#### WHAT THIS TASK INVOLVES
Find the line containing "V1: 5V (plus", then print it and each following line through the end of the records, exactly and with nothing added; leave out any pictures.

#### MATERIAL SHOWN
= Beginning of Section =

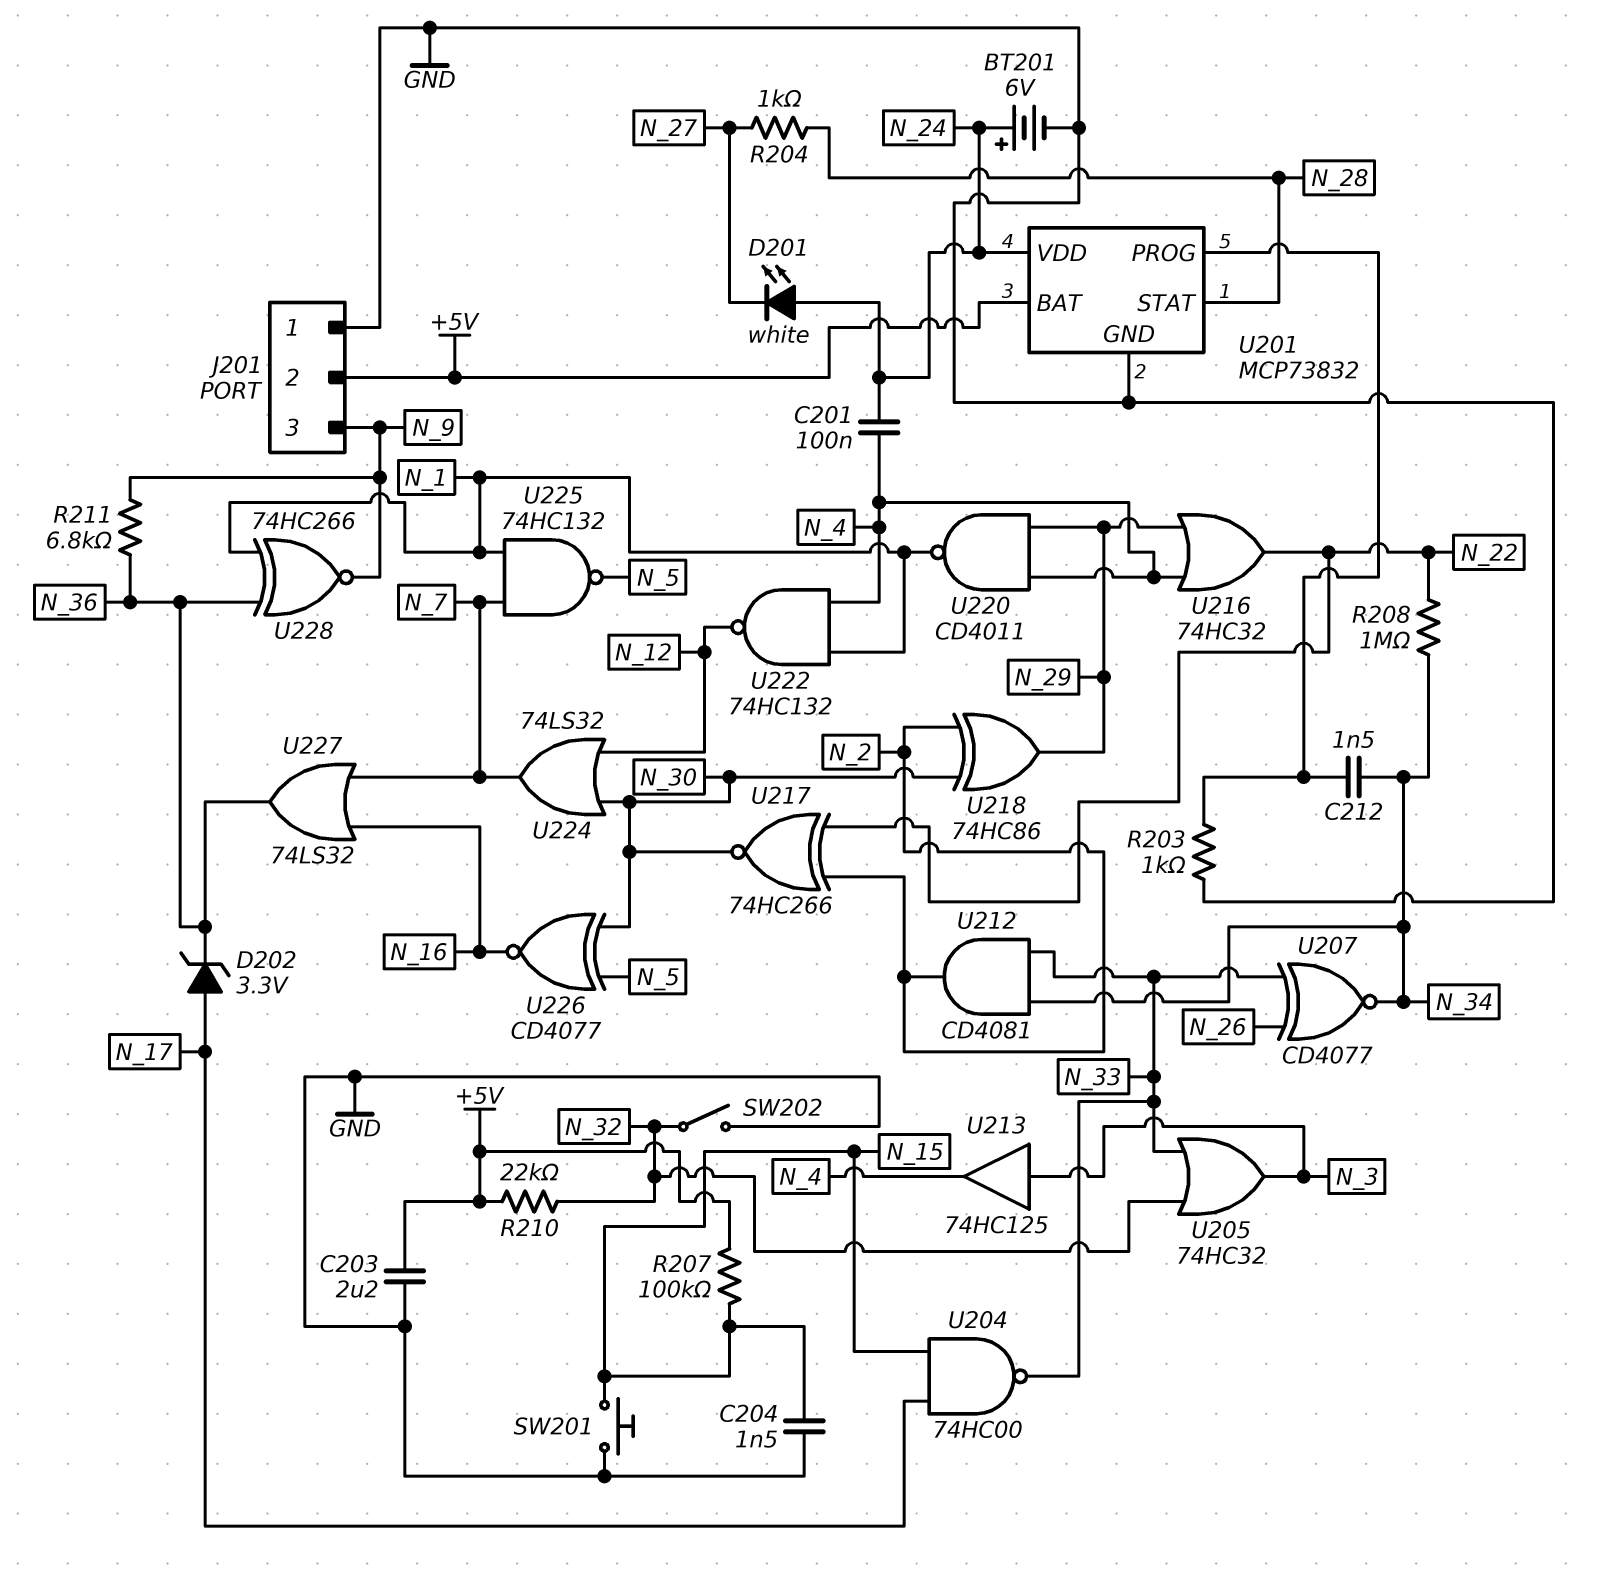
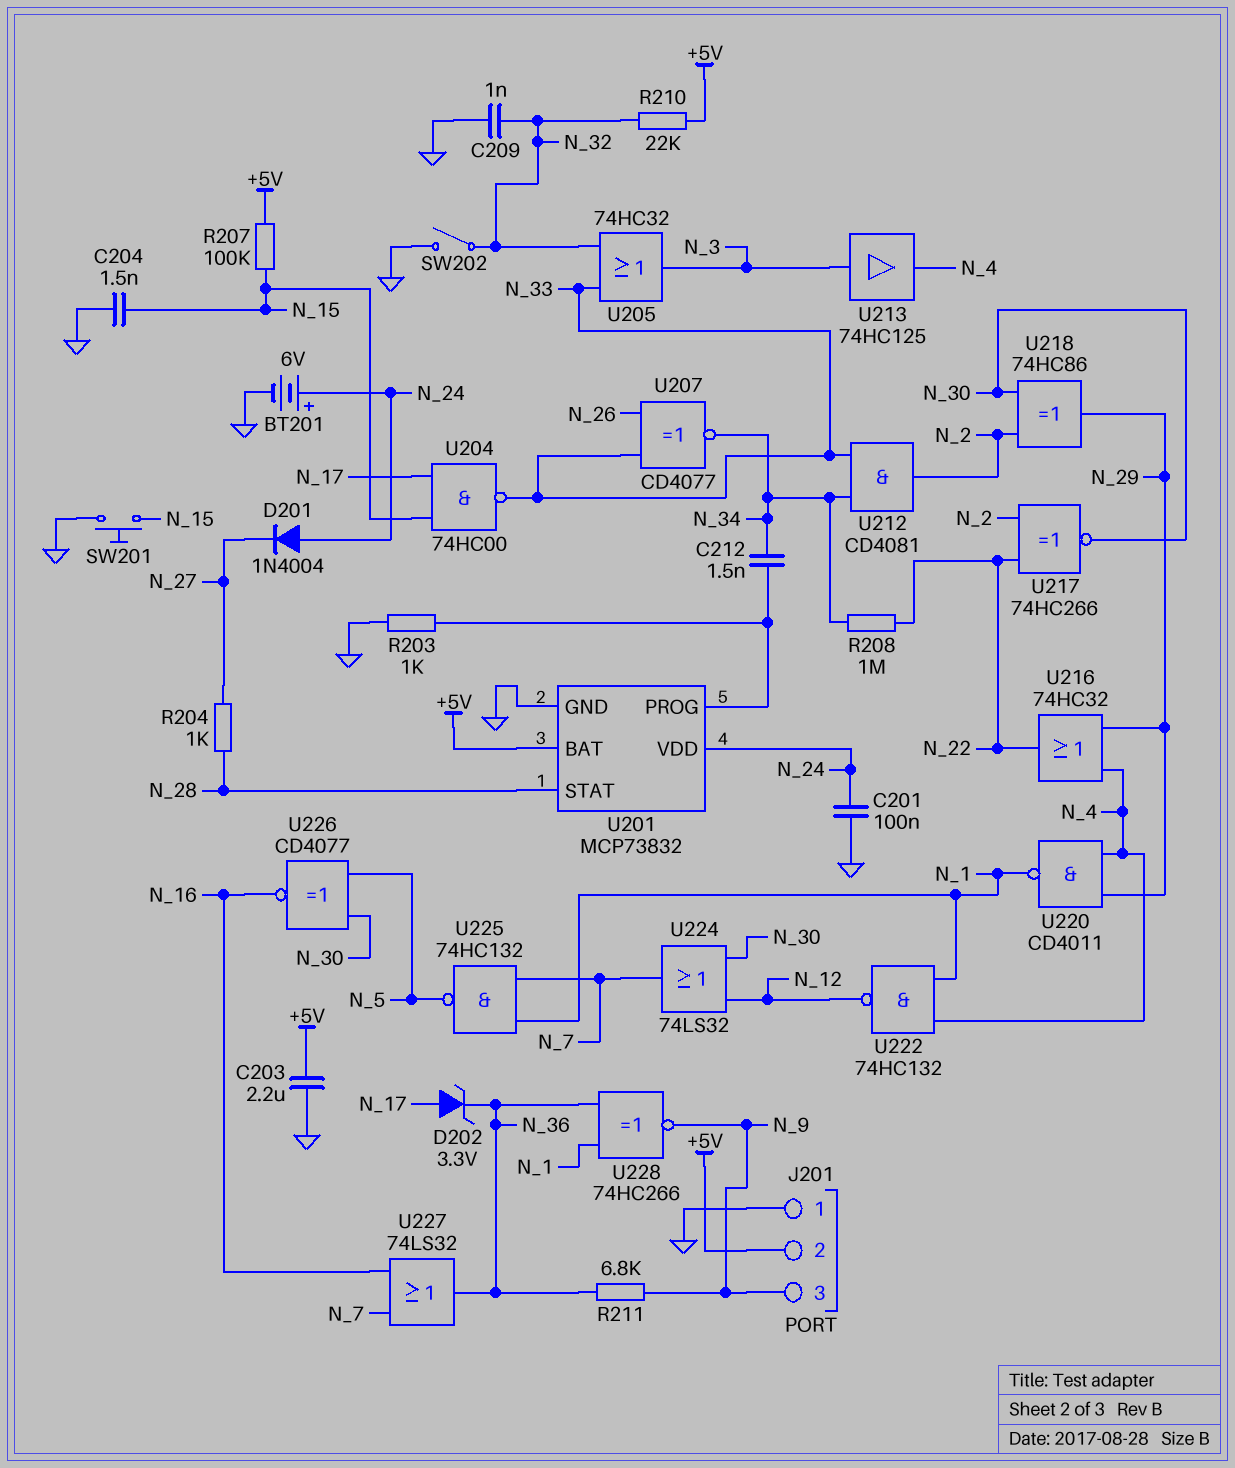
C201: 100nF (N_4, N_24) -> 100nF (GND, N_24)
C209: none -> 1nF (GND, N_32)
D201: LED white (A N_24, K N_27) -> diode 1N4004 (A N_24, K N_27)

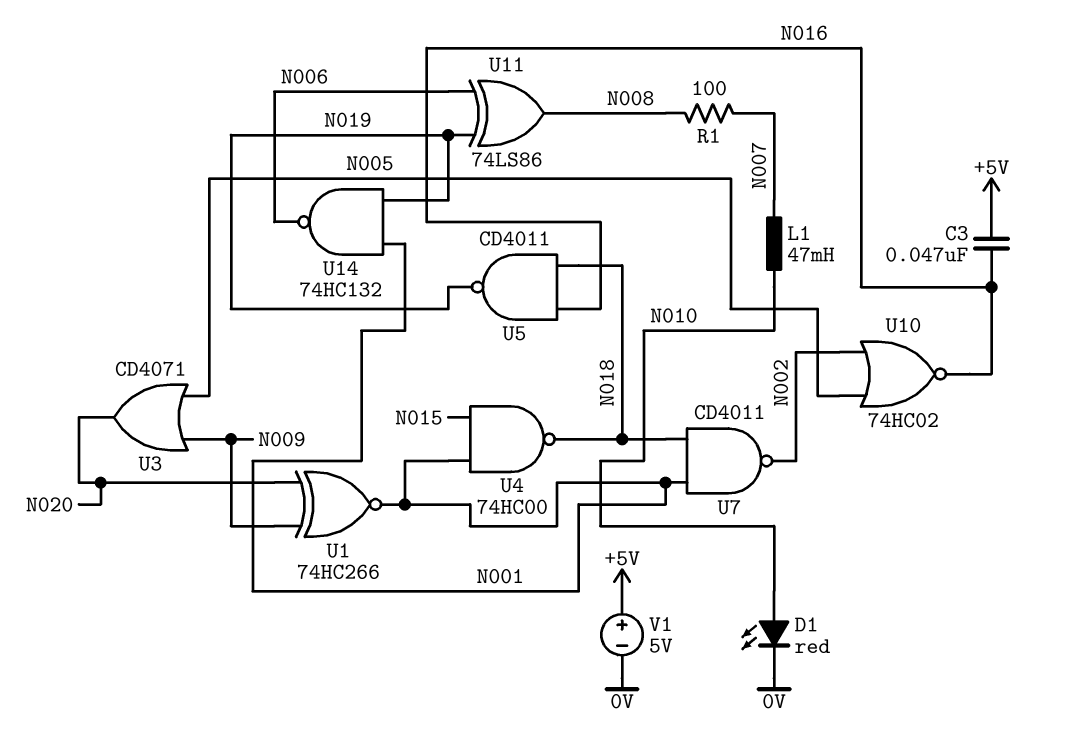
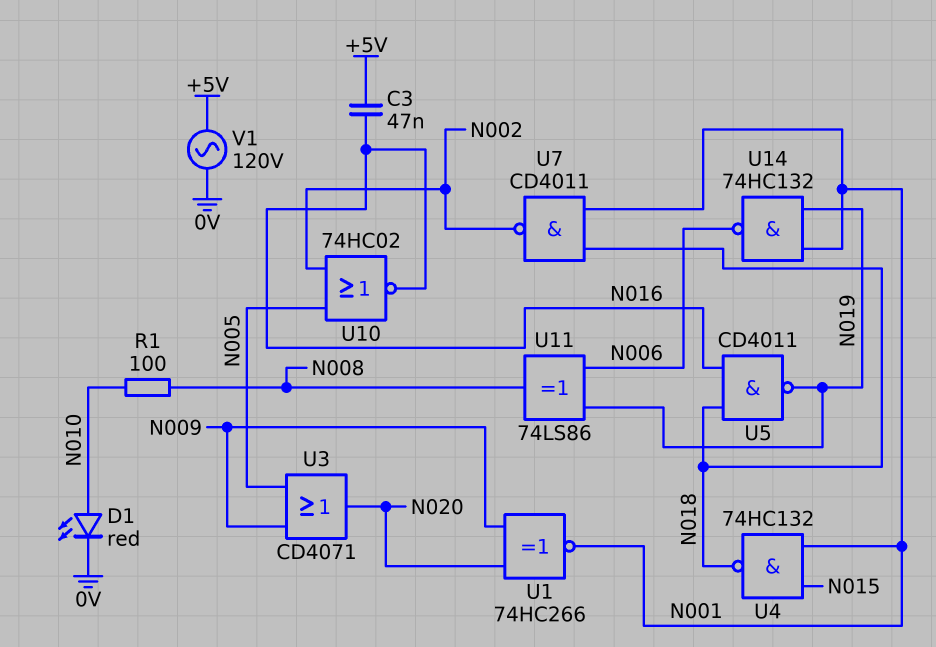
L1: 47mH (N007, N010) -> none
R1: 100 (N007, N008) -> 100 (N008, N010)
U4: NAND 74HC00 (in N001, in N015, out N018) -> NAND 74HC132 (in N001, in N015, out N018)
V1: 5V (plus +5V, minus 0V) -> AC 120V (+5V, 0V)

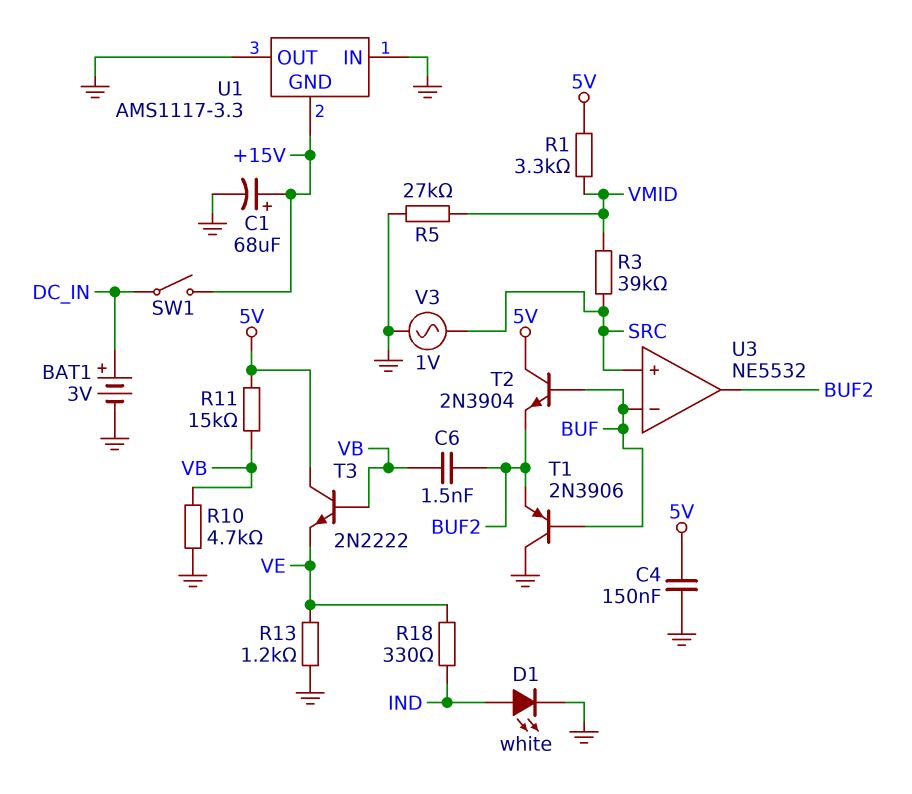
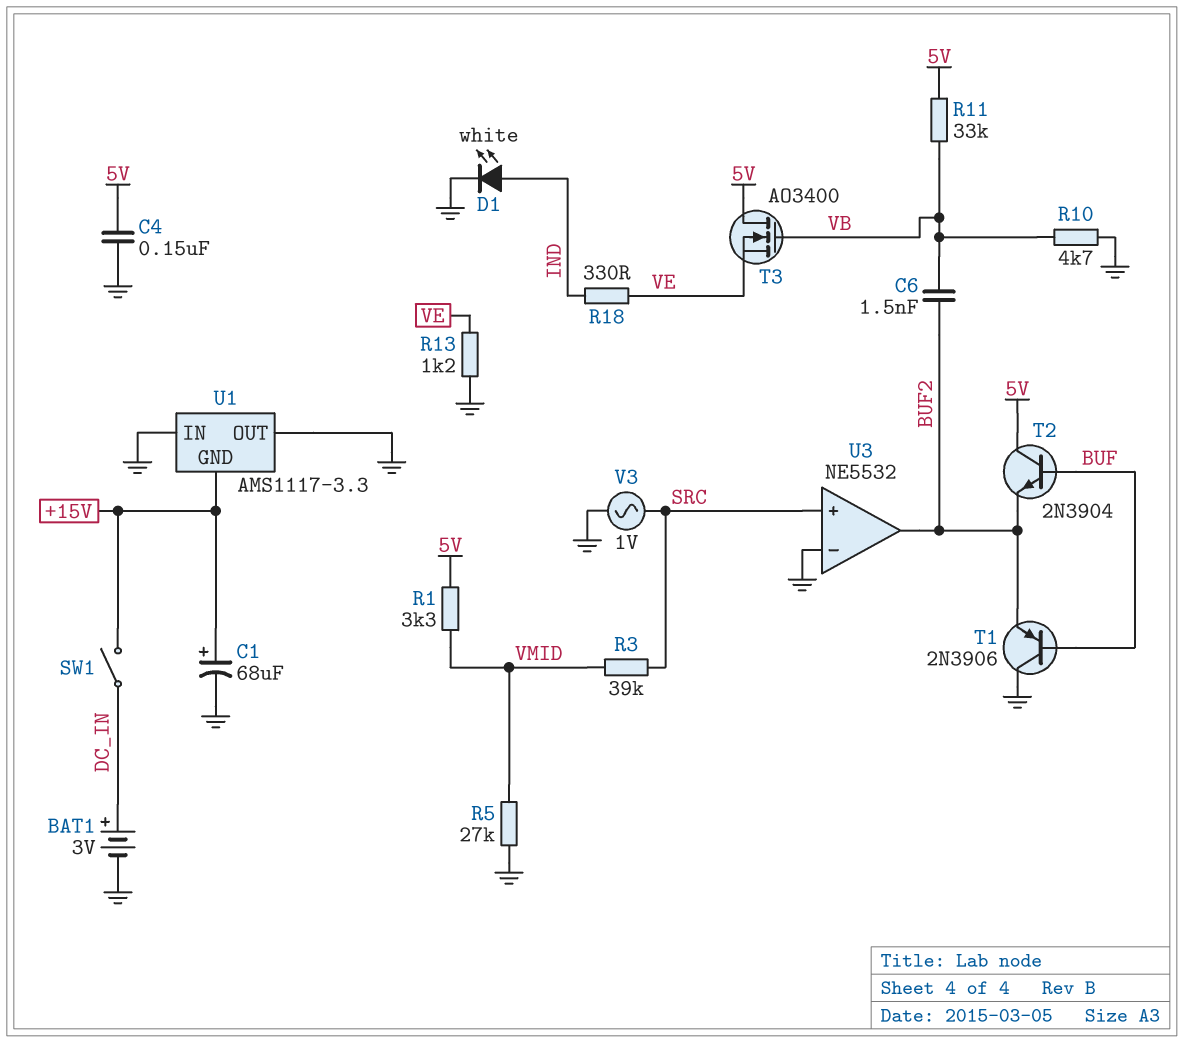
R11: 15k (5V, VB) -> 33k (5V, VB)
T3: NPN 2N2222 (B VB, C 5V, E VE) -> NMOS AO3400 (G VB, D 5V, S VE)
U3 pin in-: BUF -> GND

= End of Section =

#### TASK RESPONSE
V1: 5V (plus +5V, minus 0V) -> AC 120V (+5V, 0V)

R11: 15k (5V, VB) -> 33k (5V, VB)
T3: NPN 2N2222 (B VB, C 5V, E VE) -> NMOS AO3400 (G VB, D 5V, S VE)
U3 pin in-: BUF -> GND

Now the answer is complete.